Exercise inputs:
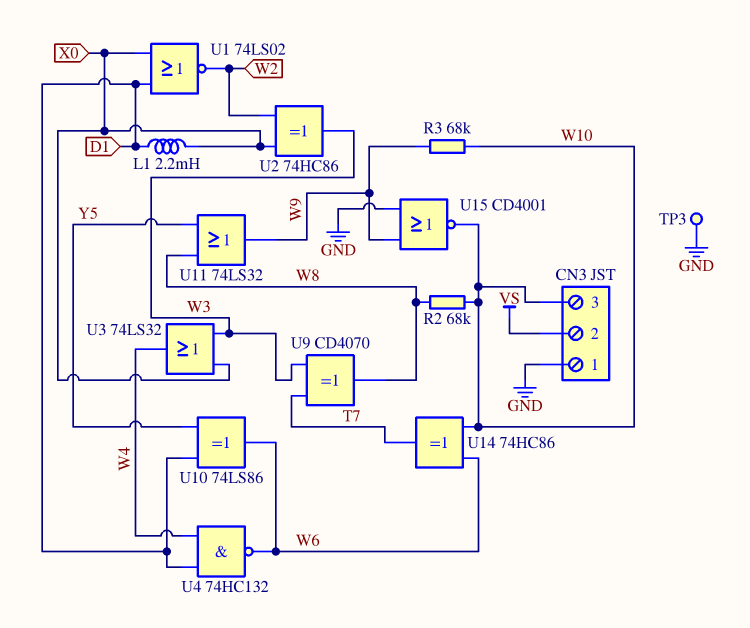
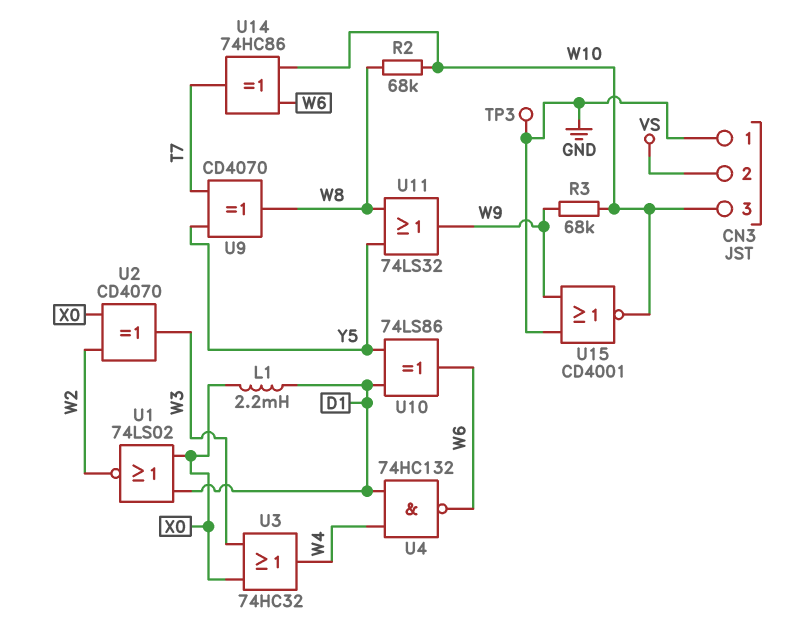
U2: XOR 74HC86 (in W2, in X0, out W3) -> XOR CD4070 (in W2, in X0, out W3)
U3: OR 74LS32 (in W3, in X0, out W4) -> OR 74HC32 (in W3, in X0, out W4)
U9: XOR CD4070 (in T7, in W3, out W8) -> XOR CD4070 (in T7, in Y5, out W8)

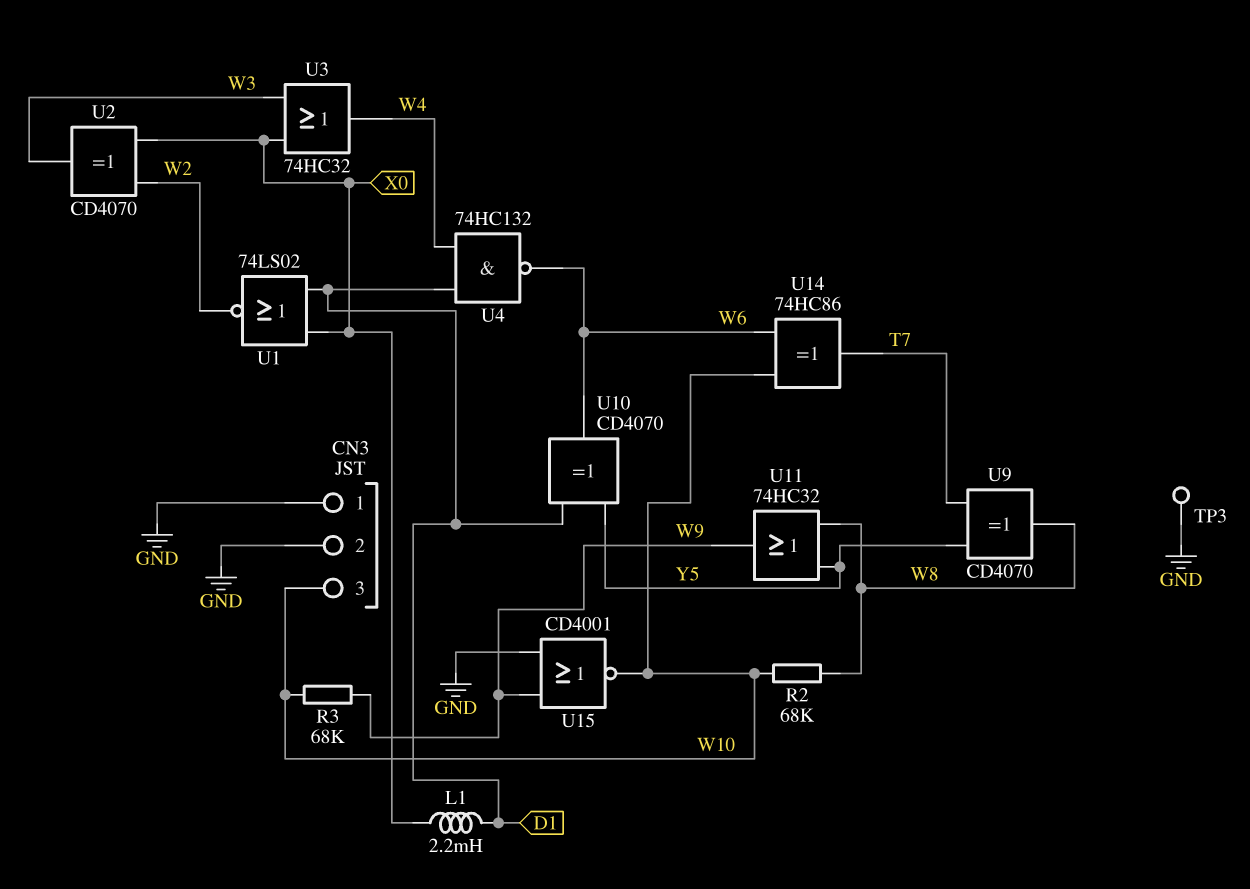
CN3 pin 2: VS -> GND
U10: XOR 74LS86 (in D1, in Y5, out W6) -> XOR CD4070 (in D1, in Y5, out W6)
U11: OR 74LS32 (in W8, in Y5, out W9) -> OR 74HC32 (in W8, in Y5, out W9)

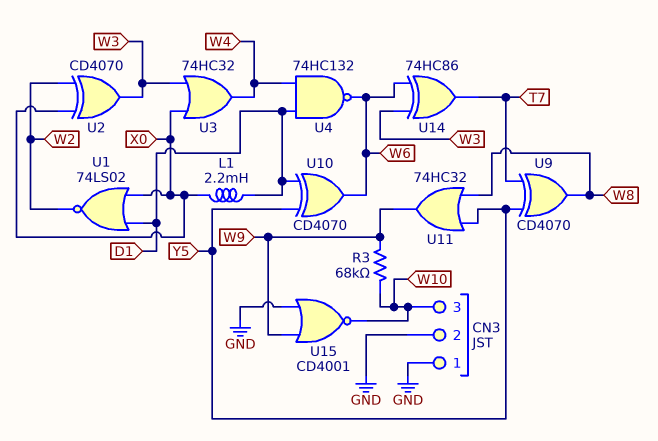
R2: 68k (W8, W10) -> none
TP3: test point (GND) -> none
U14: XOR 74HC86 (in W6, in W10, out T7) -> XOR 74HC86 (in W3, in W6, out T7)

Directions for this task: A single number is expected: how many lines in the entries above hold the word "none".

Response box: 2